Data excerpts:
────────
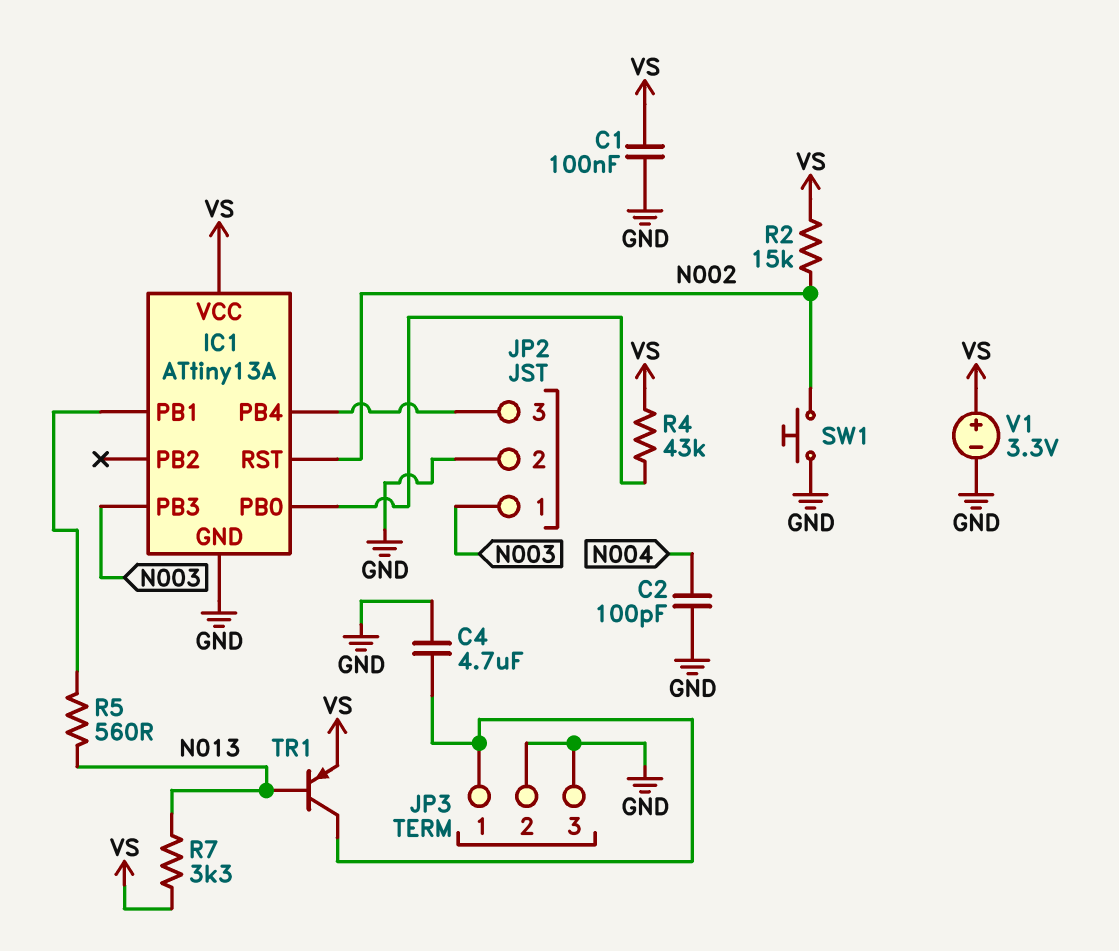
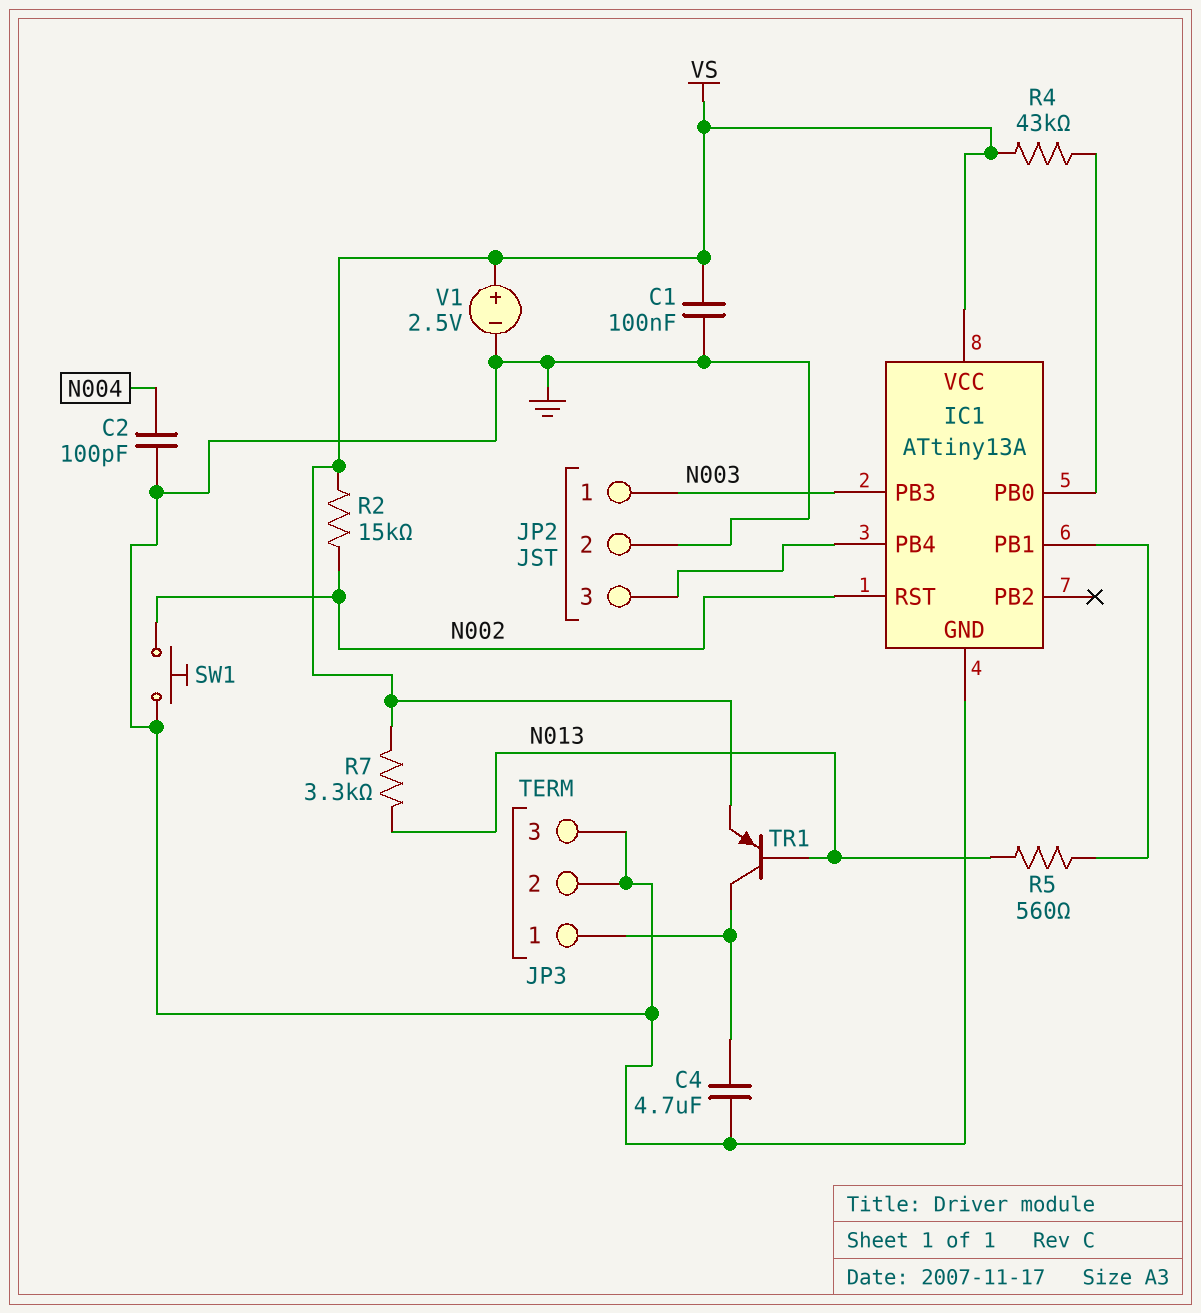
V1: 3.3V (plus VS, minus GND) -> 2.5V (plus VS, minus GND)

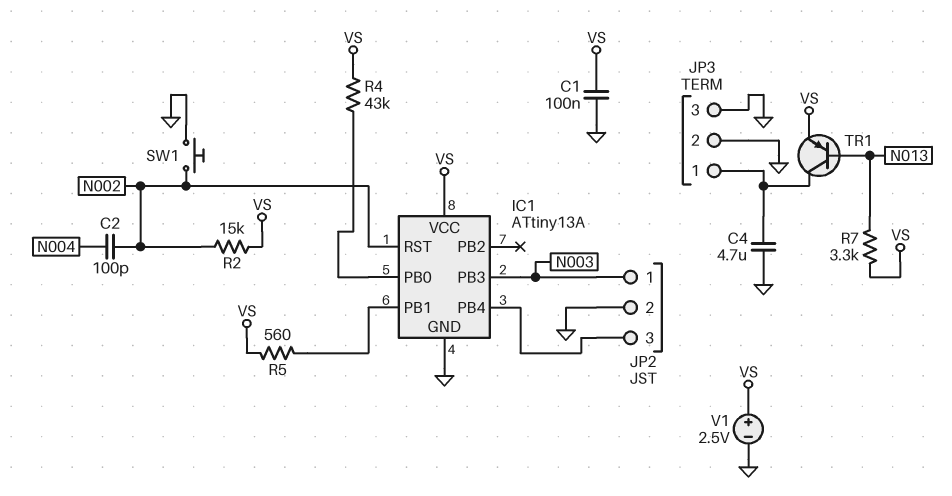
C2: 100pF (GND, N004) -> 100pF (N002, N004)
R5: 560 (IC1/PB1, N013) -> 560 (IC1/PB1, VS)

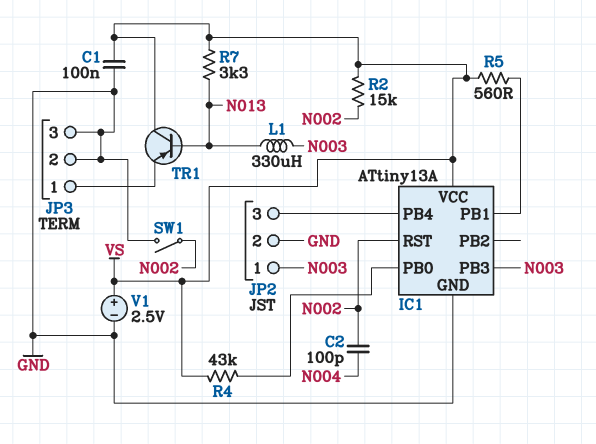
C4: 4.7uF (GND, JP3/1) -> none
L1: none -> 330uH (N003, N013)
SW1: button (GND, N002) -> switch (GND, N002)
TR1: PNP (B N013, C JP3/1, E VS) -> PNP (B N013, C VS, E JP3/1)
────────
An exact restatement of the lines from the one holding "R5: 560 (IC1/PB1, N013) -> 560 (IC1/PB1, VS)" through the end of the entries, both ends included, is the whole answer. Pictures stay out.

Task result
R5: 560 (IC1/PB1, N013) -> 560 (IC1/PB1, VS)

C4: 4.7uF (GND, JP3/1) -> none
L1: none -> 330uH (N003, N013)
SW1: button (GND, N002) -> switch (GND, N002)
TR1: PNP (B N013, C JP3/1, E VS) -> PNP (B N013, C VS, E JP3/1)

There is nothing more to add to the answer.